= Beginning of Section =
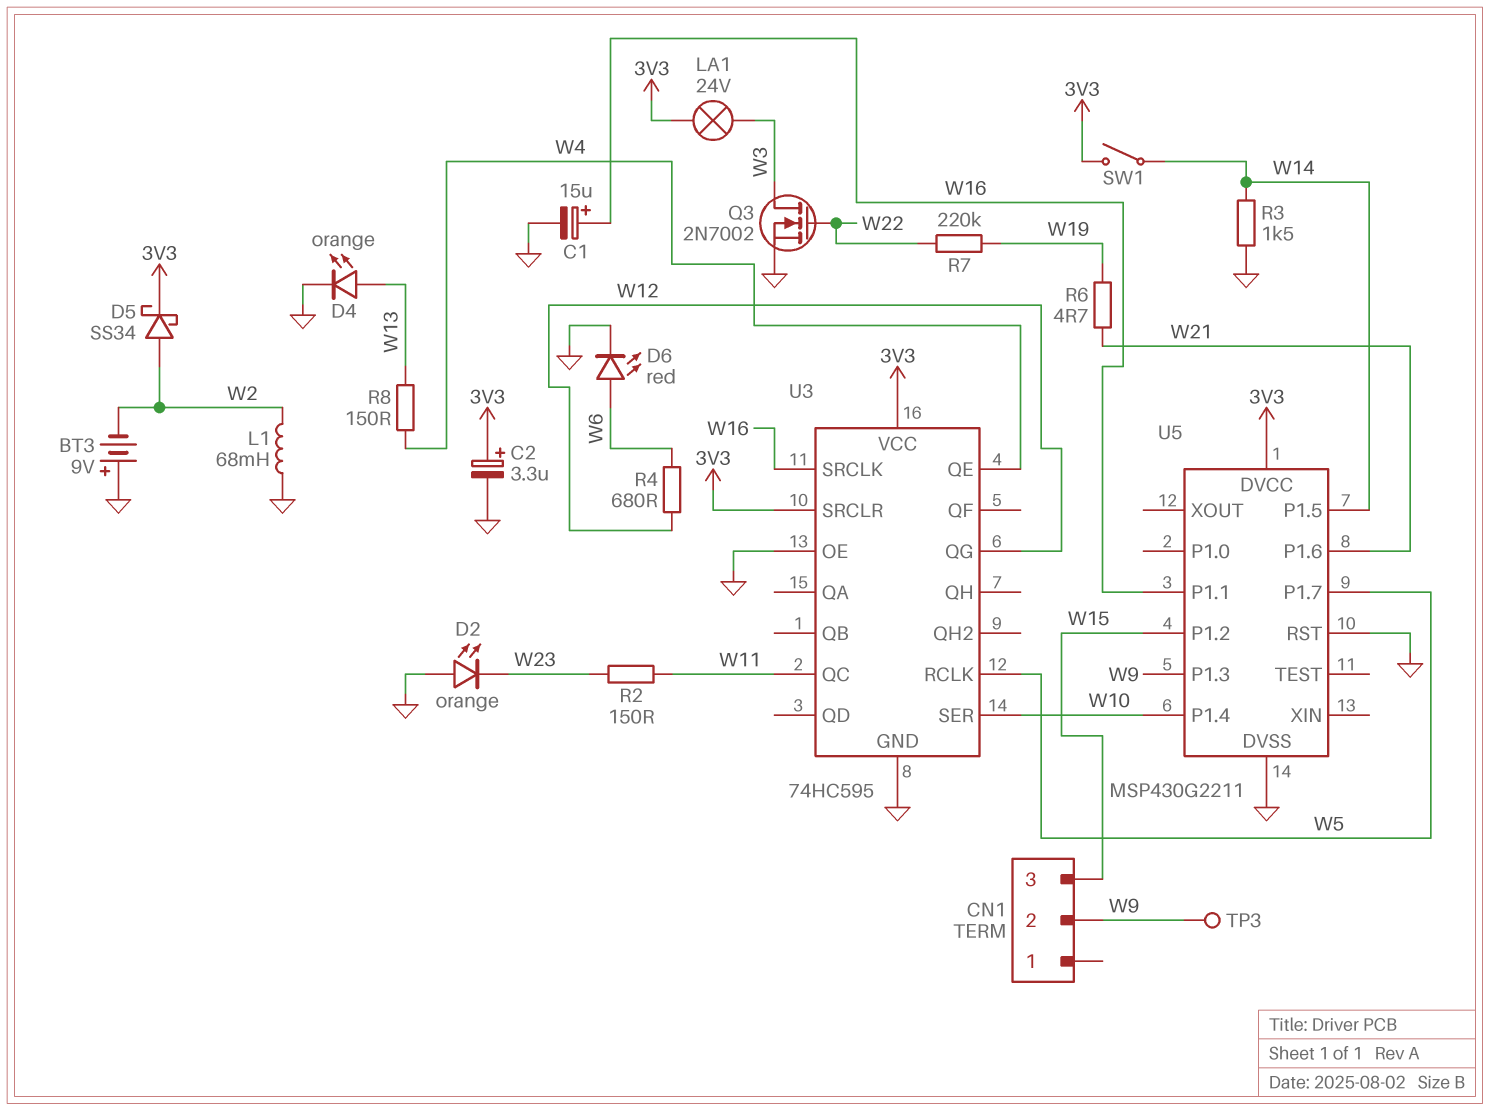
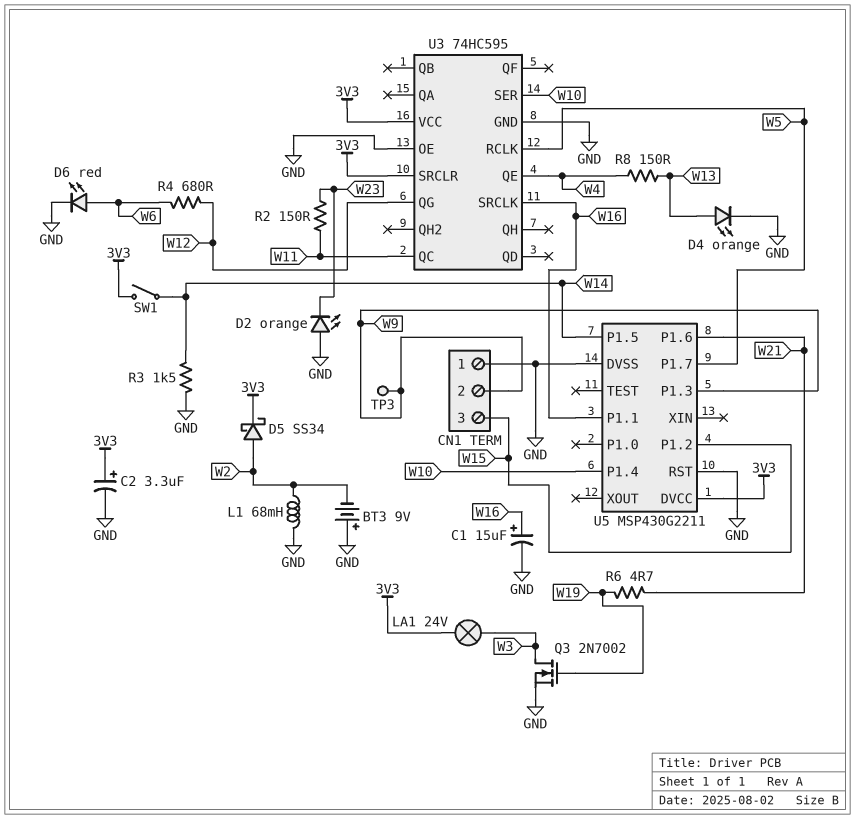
CN1 pin 1: none -> GND
Q3: NMOS 2N7002 (G W22, D W3, S GND) -> NMOS 2N7002 (G W19, D W3, S GND)
R7: 220k (W19, W22) -> none

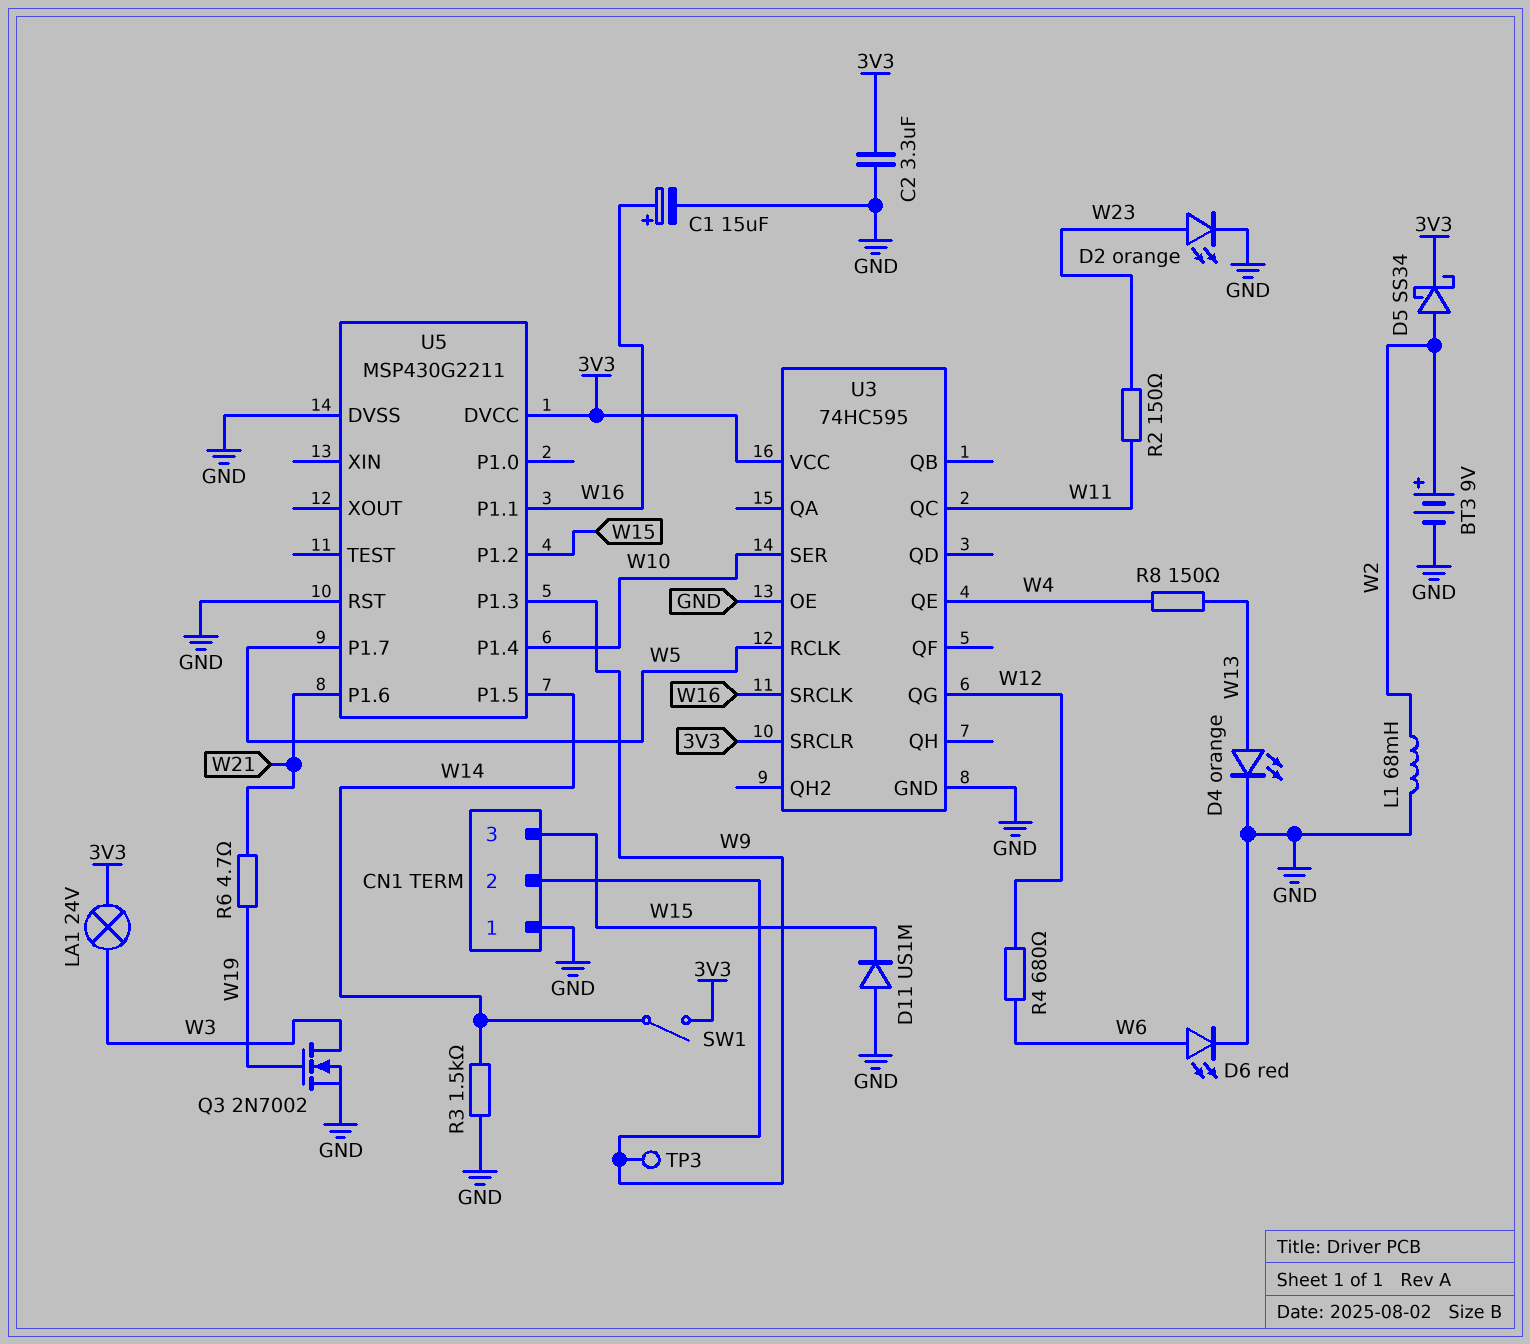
BT3: 9V (plus GND, minus W2) -> 9V (plus W2, minus GND)
C2: 3.3uF (plus 3V3, minus GND) -> 3.3uF (3V3, GND)
D2: LED orange (A GND, K W23) -> LED orange (A W23, K GND)
D11: none -> diode US1M (A GND, K W15)

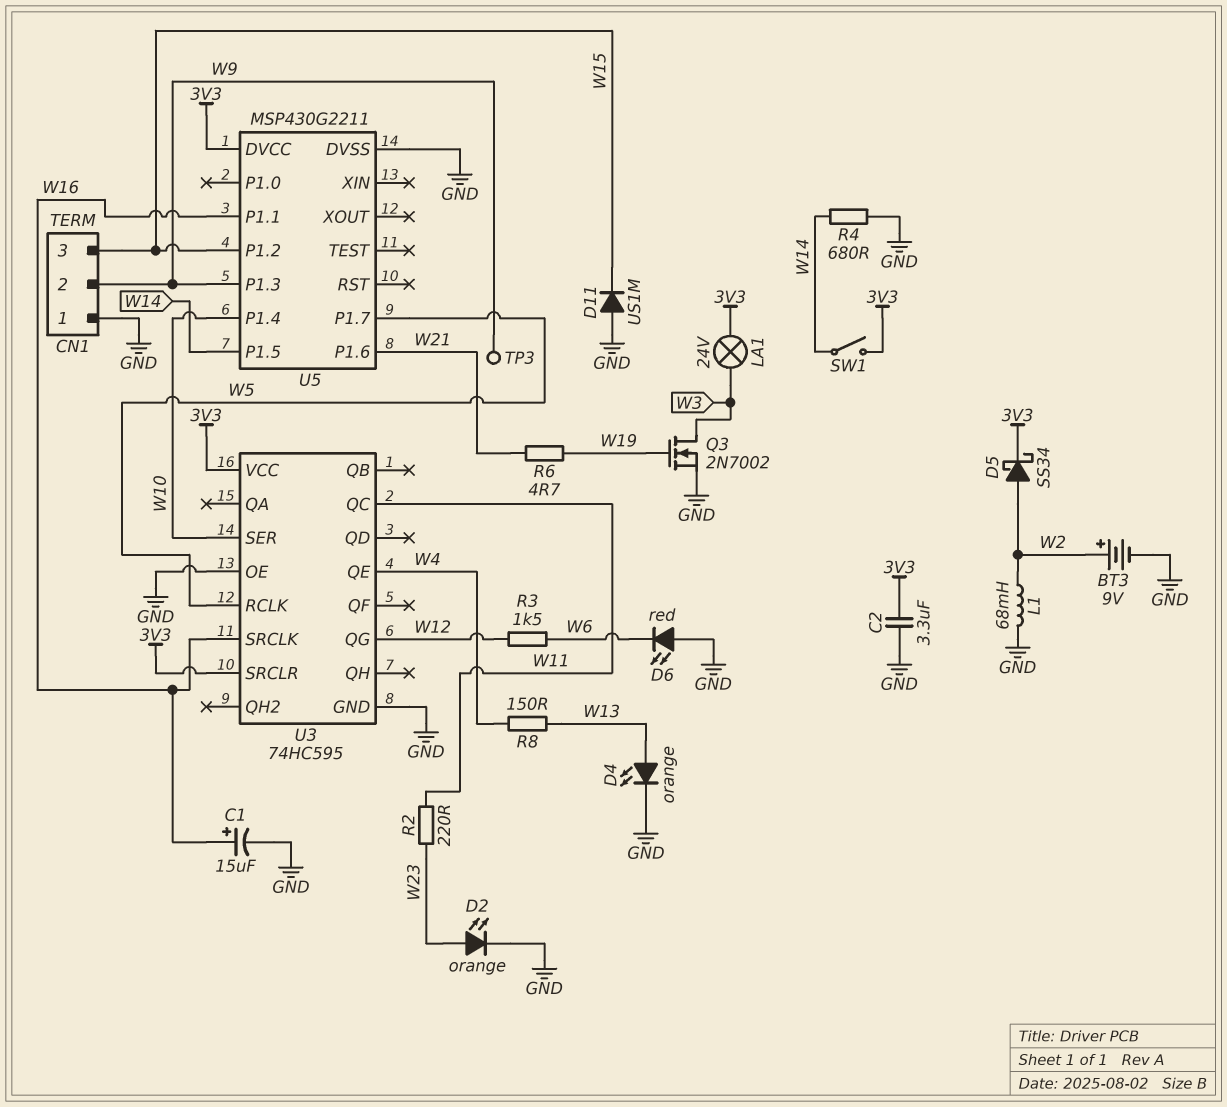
D6: LED red (A W6, K GND) -> LED red (A GND, K W6)
R2: 150 (W11, W23) -> 220 (W11, W23)
R3: 1.5k (GND, W14) -> 1.5k (W6, W12)
R4: 680 (W6, W12) -> 680 (GND, W14)
U5 pin RST: GND -> none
= End of Section =
What you will do: Each line from the one with "R2: 150 (W11, W23) -> 220 (W11, W23)" through the last line of the records above must be retyped exactly, and no other line may be given.

Output of the exercise:
R2: 150 (W11, W23) -> 220 (W11, W23)
R3: 1.5k (GND, W14) -> 1.5k (W6, W12)
R4: 680 (W6, W12) -> 680 (GND, W14)
U5 pin RST: GND -> none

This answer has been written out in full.